EXERCISE REQUIREMENTS.
The answer must be every line from the entries below that includes "rolling".
-------- THE DATA --------
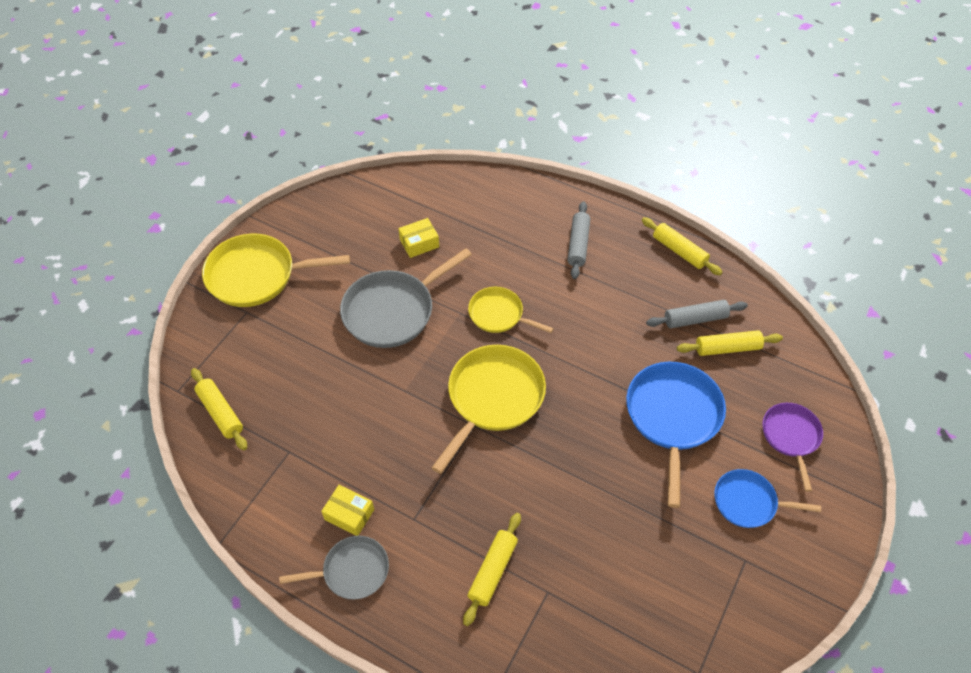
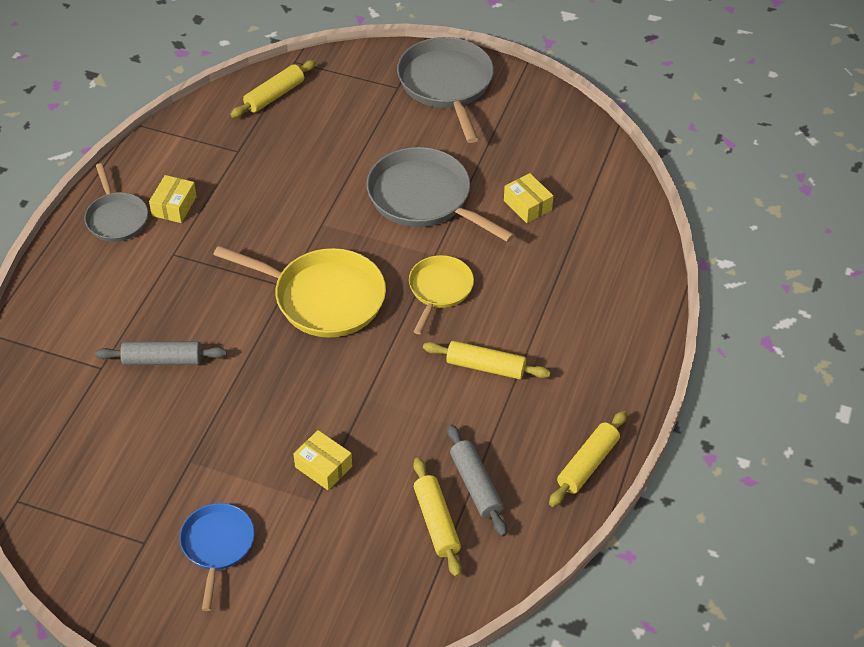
camera: 80 degrees right, 5 degrees down
(257, 275) = (446, 85): yellow pan -> grey pan
(492, 571) = (121, 322): yellow rolling pin -> yellow rolling pin (485, 367)
(578, 244) = (568, 355): grey rolling pin -> grey rolling pin (162, 360)
(673, 417) = (323, 467): blue pan -> yellow box
(791, 437) = (313, 592): purple pan -> none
--------
RESPONSE.
(492, 571) = (121, 322): yellow rolling pin -> yellow rolling pin (485, 367)
(578, 244) = (568, 355): grey rolling pin -> grey rolling pin (162, 360)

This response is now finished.